Data excerpts
....
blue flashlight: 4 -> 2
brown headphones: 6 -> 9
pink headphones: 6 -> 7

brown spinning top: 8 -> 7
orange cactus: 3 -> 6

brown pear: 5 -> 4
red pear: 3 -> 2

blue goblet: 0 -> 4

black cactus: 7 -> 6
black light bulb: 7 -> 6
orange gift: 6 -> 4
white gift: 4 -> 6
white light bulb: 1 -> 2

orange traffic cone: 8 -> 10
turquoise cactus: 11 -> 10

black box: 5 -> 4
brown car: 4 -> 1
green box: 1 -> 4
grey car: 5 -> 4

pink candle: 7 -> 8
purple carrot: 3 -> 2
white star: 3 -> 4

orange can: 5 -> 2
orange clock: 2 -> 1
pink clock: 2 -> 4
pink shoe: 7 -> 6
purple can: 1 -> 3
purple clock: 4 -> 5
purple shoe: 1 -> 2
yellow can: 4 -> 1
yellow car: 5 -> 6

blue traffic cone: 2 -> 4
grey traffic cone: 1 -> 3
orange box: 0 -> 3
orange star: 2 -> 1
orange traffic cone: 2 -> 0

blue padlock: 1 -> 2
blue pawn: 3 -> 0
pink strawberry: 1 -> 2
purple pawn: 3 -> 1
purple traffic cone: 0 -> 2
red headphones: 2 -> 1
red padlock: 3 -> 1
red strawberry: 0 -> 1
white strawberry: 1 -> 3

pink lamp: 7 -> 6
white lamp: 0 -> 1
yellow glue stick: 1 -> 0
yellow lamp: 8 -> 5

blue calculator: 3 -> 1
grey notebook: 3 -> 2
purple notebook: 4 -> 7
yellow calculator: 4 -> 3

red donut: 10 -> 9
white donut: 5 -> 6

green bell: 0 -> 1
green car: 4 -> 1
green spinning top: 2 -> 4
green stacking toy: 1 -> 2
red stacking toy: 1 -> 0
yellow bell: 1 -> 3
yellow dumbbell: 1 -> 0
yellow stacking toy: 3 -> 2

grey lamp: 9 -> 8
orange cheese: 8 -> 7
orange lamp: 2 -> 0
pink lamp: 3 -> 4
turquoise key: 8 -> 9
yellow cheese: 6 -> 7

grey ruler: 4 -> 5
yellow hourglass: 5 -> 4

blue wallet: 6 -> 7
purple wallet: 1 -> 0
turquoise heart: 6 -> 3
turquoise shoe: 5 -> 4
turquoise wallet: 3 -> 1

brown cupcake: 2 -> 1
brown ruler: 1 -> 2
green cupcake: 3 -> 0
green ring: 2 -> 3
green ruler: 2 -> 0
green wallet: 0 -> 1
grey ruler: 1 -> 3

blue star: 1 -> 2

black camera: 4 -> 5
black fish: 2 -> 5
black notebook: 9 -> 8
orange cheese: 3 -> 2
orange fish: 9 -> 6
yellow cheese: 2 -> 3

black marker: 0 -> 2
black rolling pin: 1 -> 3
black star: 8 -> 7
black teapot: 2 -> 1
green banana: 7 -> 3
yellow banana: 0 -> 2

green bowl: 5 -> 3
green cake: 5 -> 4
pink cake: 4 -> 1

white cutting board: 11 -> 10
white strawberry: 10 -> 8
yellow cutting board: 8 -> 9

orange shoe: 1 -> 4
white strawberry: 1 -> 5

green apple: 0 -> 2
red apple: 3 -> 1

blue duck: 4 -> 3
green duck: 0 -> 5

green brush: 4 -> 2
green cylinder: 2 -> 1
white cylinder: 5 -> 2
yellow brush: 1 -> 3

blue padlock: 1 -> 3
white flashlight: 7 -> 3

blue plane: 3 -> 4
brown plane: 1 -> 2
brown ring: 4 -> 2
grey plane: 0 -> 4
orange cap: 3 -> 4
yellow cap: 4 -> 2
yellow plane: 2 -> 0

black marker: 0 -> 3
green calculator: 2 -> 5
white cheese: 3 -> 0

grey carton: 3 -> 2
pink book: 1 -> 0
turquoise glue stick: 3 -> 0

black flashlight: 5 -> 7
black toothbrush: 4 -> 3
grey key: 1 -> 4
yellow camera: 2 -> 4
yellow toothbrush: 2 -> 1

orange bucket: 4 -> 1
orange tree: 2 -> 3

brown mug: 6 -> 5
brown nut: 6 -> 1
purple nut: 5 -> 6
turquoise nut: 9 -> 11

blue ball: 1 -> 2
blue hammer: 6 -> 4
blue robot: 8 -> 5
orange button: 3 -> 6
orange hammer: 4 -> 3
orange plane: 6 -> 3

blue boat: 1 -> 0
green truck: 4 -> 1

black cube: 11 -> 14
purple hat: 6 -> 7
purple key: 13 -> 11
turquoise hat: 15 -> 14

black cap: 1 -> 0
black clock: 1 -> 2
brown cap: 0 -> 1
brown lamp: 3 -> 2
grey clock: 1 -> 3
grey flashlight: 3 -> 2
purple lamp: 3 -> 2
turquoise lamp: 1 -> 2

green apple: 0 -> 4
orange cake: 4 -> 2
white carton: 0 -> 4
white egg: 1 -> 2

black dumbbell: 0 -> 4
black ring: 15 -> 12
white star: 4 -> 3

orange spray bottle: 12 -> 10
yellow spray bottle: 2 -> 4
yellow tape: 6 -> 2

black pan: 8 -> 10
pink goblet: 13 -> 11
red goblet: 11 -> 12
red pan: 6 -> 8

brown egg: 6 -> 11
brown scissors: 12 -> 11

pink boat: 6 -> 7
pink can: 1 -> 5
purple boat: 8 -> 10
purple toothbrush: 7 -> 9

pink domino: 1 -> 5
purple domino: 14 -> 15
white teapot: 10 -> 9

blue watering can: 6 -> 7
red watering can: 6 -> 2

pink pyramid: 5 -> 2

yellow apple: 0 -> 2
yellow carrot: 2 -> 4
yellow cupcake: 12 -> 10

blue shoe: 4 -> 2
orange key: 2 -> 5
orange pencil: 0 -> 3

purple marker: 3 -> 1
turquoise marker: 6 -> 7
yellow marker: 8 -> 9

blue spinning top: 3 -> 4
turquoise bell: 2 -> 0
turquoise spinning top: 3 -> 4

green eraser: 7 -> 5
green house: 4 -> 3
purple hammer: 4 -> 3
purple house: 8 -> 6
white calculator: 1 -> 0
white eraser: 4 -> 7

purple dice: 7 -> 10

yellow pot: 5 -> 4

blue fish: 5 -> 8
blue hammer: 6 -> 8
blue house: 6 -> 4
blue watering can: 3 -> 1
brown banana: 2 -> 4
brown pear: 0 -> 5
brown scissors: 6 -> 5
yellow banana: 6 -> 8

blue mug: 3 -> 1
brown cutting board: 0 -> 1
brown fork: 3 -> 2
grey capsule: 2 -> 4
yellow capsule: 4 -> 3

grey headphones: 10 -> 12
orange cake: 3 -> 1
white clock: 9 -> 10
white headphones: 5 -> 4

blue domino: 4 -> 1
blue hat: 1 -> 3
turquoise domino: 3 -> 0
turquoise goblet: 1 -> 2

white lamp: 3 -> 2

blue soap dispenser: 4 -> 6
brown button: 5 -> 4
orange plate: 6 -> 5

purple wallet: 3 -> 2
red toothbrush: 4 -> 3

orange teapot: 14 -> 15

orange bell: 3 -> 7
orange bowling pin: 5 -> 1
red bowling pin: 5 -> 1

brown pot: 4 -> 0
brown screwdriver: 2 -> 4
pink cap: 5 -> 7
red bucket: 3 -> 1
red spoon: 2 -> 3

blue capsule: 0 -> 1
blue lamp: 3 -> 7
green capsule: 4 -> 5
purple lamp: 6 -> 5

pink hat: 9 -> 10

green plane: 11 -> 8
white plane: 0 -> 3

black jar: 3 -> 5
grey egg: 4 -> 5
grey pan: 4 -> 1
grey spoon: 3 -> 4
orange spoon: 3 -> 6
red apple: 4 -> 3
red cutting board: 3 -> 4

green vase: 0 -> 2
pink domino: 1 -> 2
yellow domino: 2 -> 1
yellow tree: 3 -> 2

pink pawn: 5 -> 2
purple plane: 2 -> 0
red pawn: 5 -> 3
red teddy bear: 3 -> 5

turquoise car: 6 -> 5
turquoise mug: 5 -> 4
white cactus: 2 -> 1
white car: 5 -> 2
....
» EXERCISE OBJECTIVE
Among the records above, repeat exactly the line with "yellow car: 5 -> 6", the line with "white donut: 5 -> 6", and every line in between, and only those.

» RESPONSE TO THE TASK
yellow car: 5 -> 6

blue traffic cone: 2 -> 4
grey traffic cone: 1 -> 3
orange box: 0 -> 3
orange star: 2 -> 1
orange traffic cone: 2 -> 0

blue padlock: 1 -> 2
blue pawn: 3 -> 0
pink strawberry: 1 -> 2
purple pawn: 3 -> 1
purple traffic cone: 0 -> 2
red headphones: 2 -> 1
red padlock: 3 -> 1
red strawberry: 0 -> 1
white strawberry: 1 -> 3

pink lamp: 7 -> 6
white lamp: 0 -> 1
yellow glue stick: 1 -> 0
yellow lamp: 8 -> 5

blue calculator: 3 -> 1
grey notebook: 3 -> 2
purple notebook: 4 -> 7
yellow calculator: 4 -> 3

red donut: 10 -> 9
white donut: 5 -> 6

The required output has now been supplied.